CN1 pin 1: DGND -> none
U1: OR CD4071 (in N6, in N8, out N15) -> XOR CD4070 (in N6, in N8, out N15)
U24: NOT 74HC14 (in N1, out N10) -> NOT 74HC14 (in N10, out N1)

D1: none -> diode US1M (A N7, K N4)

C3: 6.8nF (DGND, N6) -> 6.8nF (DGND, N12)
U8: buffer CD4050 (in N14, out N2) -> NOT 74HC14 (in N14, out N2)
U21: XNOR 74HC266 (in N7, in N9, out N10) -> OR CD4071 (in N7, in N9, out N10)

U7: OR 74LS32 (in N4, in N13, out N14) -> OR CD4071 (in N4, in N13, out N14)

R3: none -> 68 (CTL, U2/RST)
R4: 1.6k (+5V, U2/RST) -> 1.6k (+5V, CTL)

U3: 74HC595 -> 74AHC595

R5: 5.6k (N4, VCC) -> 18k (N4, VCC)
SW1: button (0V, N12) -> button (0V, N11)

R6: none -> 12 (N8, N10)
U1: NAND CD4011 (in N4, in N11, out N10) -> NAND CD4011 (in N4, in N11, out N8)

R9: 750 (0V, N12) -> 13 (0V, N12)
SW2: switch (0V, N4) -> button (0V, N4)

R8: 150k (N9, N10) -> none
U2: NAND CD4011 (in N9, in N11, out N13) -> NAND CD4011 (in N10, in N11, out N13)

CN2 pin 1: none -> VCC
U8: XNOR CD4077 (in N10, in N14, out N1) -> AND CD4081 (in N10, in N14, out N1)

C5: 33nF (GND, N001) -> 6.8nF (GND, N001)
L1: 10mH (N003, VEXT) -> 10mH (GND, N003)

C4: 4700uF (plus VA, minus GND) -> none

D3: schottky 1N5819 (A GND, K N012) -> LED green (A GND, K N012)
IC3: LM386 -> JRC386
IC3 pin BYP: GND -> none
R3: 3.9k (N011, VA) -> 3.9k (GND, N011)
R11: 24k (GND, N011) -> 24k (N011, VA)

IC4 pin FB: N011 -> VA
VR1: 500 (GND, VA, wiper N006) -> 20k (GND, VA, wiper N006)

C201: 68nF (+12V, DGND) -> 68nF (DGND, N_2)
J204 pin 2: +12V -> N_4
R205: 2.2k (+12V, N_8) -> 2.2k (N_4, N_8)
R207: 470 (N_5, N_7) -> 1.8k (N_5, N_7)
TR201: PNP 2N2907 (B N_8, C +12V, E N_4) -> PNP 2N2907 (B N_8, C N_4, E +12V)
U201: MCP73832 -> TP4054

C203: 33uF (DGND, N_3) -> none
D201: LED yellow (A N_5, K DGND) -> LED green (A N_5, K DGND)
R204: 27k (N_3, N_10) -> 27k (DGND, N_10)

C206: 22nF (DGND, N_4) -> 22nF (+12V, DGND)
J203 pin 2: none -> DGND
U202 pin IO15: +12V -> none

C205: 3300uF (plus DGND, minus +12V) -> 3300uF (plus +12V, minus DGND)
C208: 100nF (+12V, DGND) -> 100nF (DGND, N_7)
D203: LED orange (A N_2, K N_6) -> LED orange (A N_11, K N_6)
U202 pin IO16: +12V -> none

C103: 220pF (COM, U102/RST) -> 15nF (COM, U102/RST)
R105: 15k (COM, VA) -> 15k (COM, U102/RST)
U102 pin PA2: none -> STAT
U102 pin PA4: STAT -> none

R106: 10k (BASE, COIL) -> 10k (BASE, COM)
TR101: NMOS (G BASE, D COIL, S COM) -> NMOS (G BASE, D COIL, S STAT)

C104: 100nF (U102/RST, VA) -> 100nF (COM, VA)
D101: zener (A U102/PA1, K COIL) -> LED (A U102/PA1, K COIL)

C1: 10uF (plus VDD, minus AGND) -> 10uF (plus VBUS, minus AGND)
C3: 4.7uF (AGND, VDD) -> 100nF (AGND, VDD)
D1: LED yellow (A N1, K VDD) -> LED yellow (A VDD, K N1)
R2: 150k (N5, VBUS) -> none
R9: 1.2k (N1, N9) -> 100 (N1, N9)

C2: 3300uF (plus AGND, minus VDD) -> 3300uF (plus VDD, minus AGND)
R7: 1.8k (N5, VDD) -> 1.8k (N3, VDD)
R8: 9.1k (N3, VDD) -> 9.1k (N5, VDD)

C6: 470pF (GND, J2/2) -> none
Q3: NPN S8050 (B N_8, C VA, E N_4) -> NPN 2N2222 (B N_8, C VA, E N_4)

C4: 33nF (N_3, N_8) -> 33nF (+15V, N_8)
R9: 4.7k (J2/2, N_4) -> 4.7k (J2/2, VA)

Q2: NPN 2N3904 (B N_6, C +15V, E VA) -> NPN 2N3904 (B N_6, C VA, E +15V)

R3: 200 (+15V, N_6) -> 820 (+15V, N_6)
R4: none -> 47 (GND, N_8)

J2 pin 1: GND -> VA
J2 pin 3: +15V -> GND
_ _ _
Give back every record exactly.

* **RESPONSE TO THE EXERCISE**:
CN1 pin 1: DGND -> none
U1: OR CD4071 (in N6, in N8, out N15) -> XOR CD4070 (in N6, in N8, out N15)
U24: NOT 74HC14 (in N1, out N10) -> NOT 74HC14 (in N10, out N1)

D1: none -> diode US1M (A N7, K N4)

C3: 6.8nF (DGND, N6) -> 6.8nF (DGND, N12)
U8: buffer CD4050 (in N14, out N2) -> NOT 74HC14 (in N14, out N2)
U21: XNOR 74HC266 (in N7, in N9, out N10) -> OR CD4071 (in N7, in N9, out N10)

U7: OR 74LS32 (in N4, in N13, out N14) -> OR CD4071 (in N4, in N13, out N14)

R3: none -> 68 (CTL, U2/RST)
R4: 1.6k (+5V, U2/RST) -> 1.6k (+5V, CTL)

U3: 74HC595 -> 74AHC595

R5: 5.6k (N4, VCC) -> 18k (N4, VCC)
SW1: button (0V, N12) -> button (0V, N11)

R6: none -> 12 (N8, N10)
U1: NAND CD4011 (in N4, in N11, out N10) -> NAND CD4011 (in N4, in N11, out N8)

R9: 750 (0V, N12) -> 13 (0V, N12)
SW2: switch (0V, N4) -> button (0V, N4)

R8: 150k (N9, N10) -> none
U2: NAND CD4011 (in N9, in N11, out N13) -> NAND CD4011 (in N10, in N11, out N13)

CN2 pin 1: none -> VCC
U8: XNOR CD4077 (in N10, in N14, out N1) -> AND CD4081 (in N10, in N14, out N1)

C5: 33nF (GND, N001) -> 6.8nF (GND, N001)
L1: 10mH (N003, VEXT) -> 10mH (GND, N003)

C4: 4700uF (plus VA, minus GND) -> none

D3: schottky 1N5819 (A GND, K N012) -> LED green (A GND, K N012)
IC3: LM386 -> JRC386
IC3 pin BYP: GND -> none
R3: 3.9k (N011, VA) -> 3.9k (GND, N011)
R11: 24k (GND, N011) -> 24k (N011, VA)

IC4 pin FB: N011 -> VA
VR1: 500 (GND, VA, wiper N006) -> 20k (GND, VA, wiper N006)

C201: 68nF (+12V, DGND) -> 68nF (DGND, N_2)
J204 pin 2: +12V -> N_4
R205: 2.2k (+12V, N_8) -> 2.2k (N_4, N_8)
R207: 470 (N_5, N_7) -> 1.8k (N_5, N_7)
TR201: PNP 2N2907 (B N_8, C +12V, E N_4) -> PNP 2N2907 (B N_8, C N_4, E +12V)
U201: MCP73832 -> TP4054

C203: 33uF (DGND, N_3) -> none
D201: LED yellow (A N_5, K DGND) -> LED green (A N_5, K DGND)
R204: 27k (N_3, N_10) -> 27k (DGND, N_10)

C206: 22nF (DGND, N_4) -> 22nF (+12V, DGND)
J203 pin 2: none -> DGND
U202 pin IO15: +12V -> none

C205: 3300uF (plus DGND, minus +12V) -> 3300uF (plus +12V, minus DGND)
C208: 100nF (+12V, DGND) -> 100nF (DGND, N_7)
D203: LED orange (A N_2, K N_6) -> LED orange (A N_11, K N_6)
U202 pin IO16: +12V -> none

C103: 220pF (COM, U102/RST) -> 15nF (COM, U102/RST)
R105: 15k (COM, VA) -> 15k (COM, U102/RST)
U102 pin PA2: none -> STAT
U102 pin PA4: STAT -> none

R106: 10k (BASE, COIL) -> 10k (BASE, COM)
TR101: NMOS (G BASE, D COIL, S COM) -> NMOS (G BASE, D COIL, S STAT)

C104: 100nF (U102/RST, VA) -> 100nF (COM, VA)
D101: zener (A U102/PA1, K COIL) -> LED (A U102/PA1, K COIL)

C1: 10uF (plus VDD, minus AGND) -> 10uF (plus VBUS, minus AGND)
C3: 4.7uF (AGND, VDD) -> 100nF (AGND, VDD)
D1: LED yellow (A N1, K VDD) -> LED yellow (A VDD, K N1)
R2: 150k (N5, VBUS) -> none
R9: 1.2k (N1, N9) -> 100 (N1, N9)

C2: 3300uF (plus AGND, minus VDD) -> 3300uF (plus VDD, minus AGND)
R7: 1.8k (N5, VDD) -> 1.8k (N3, VDD)
R8: 9.1k (N3, VDD) -> 9.1k (N5, VDD)

C6: 470pF (GND, J2/2) -> none
Q3: NPN S8050 (B N_8, C VA, E N_4) -> NPN 2N2222 (B N_8, C VA, E N_4)

C4: 33nF (N_3, N_8) -> 33nF (+15V, N_8)
R9: 4.7k (J2/2, N_4) -> 4.7k (J2/2, VA)

Q2: NPN 2N3904 (B N_6, C +15V, E VA) -> NPN 2N3904 (B N_6, C VA, E +15V)

R3: 200 (+15V, N_6) -> 820 (+15V, N_6)
R4: none -> 47 (GND, N_8)

J2 pin 1: GND -> VA
J2 pin 3: +15V -> GND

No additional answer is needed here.